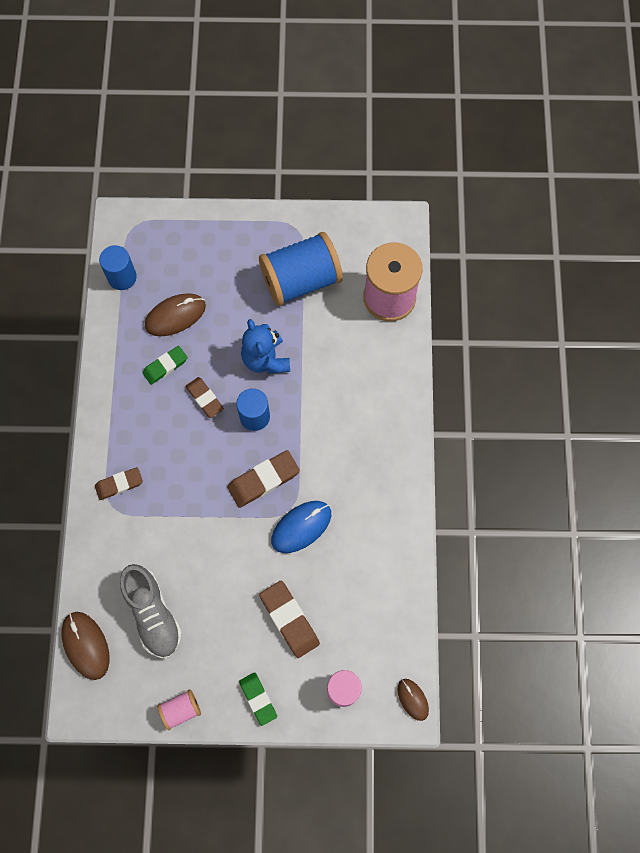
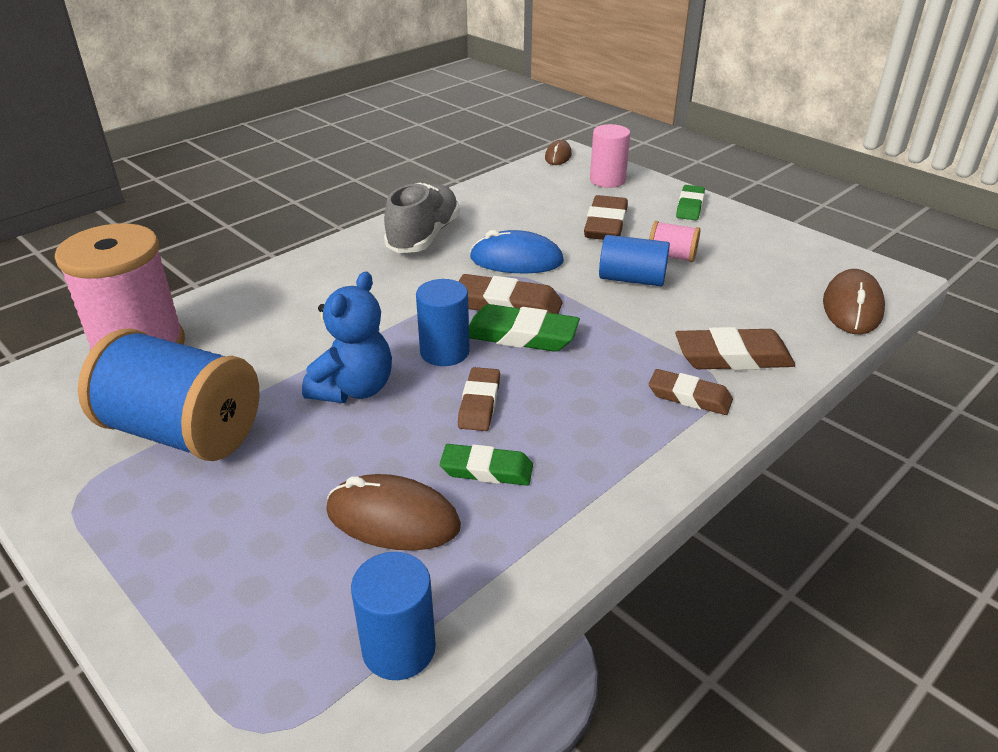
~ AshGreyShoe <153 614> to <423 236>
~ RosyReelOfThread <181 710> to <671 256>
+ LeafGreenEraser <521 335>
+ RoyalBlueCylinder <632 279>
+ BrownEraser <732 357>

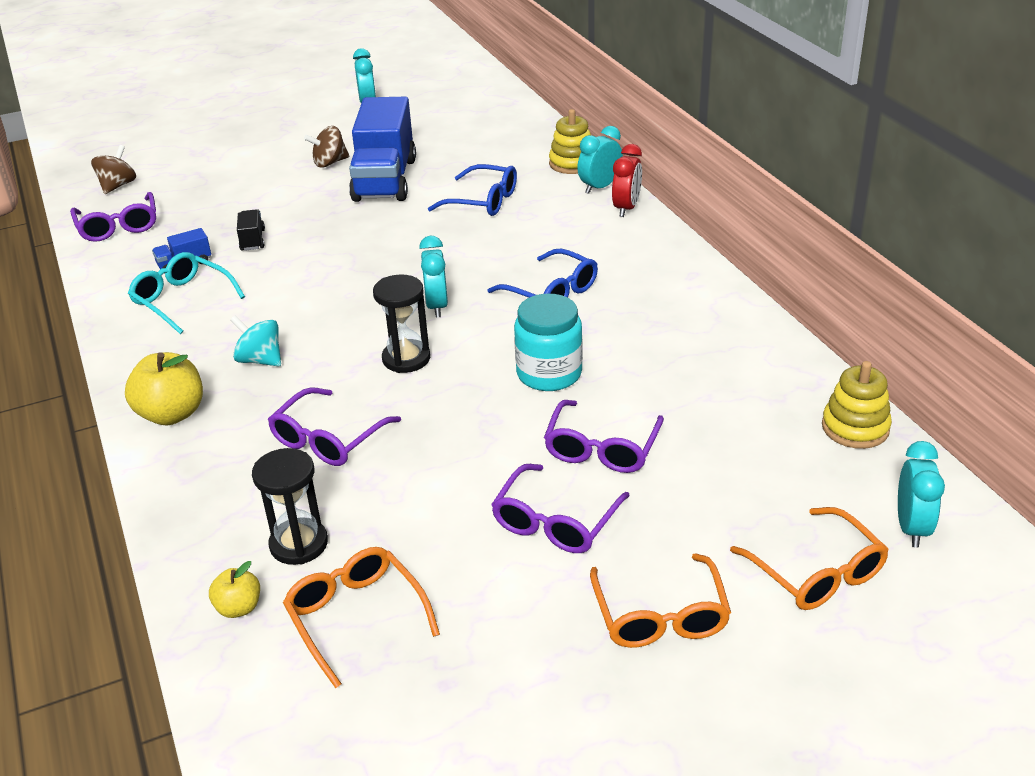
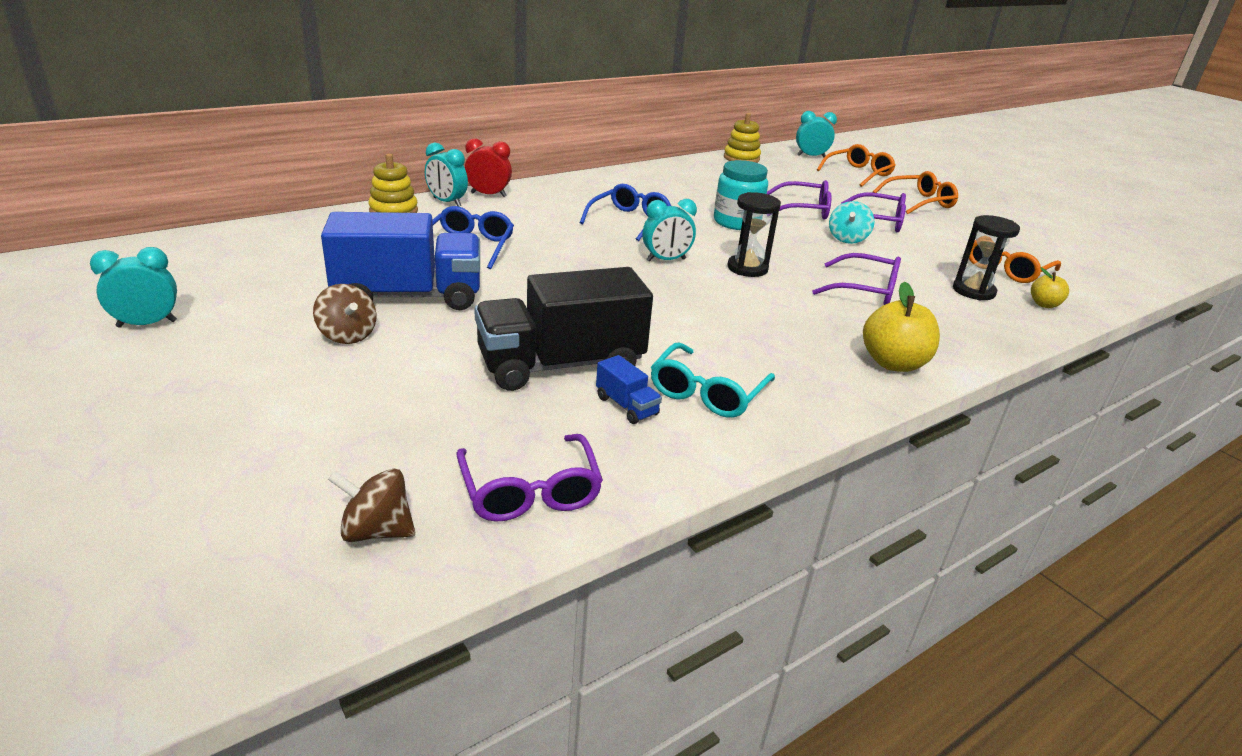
~ PurpleEyeglasses <118 226> = <530 491> 105 degrees clockwise
~ TurquoiseWhirligig <260 360> to <847 239>
~ JetBlackToyTruck <252 240> = <561 365> x2.44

■ **Exercise description**: Without the pictures, retype each line of the records above exactly.

■ **Solution**:
~ AshGreyShoe <153 614> to <423 236>
~ RosyReelOfThread <181 710> to <671 256>
+ LeafGreenEraser <521 335>
+ RoyalBlueCylinder <632 279>
+ BrownEraser <732 357>

~ PurpleEyeglasses <118 226> = <530 491> 105 degrees clockwise
~ TurquoiseWhirligig <260 360> to <847 239>
~ JetBlackToyTruck <252 240> = <561 365> x2.44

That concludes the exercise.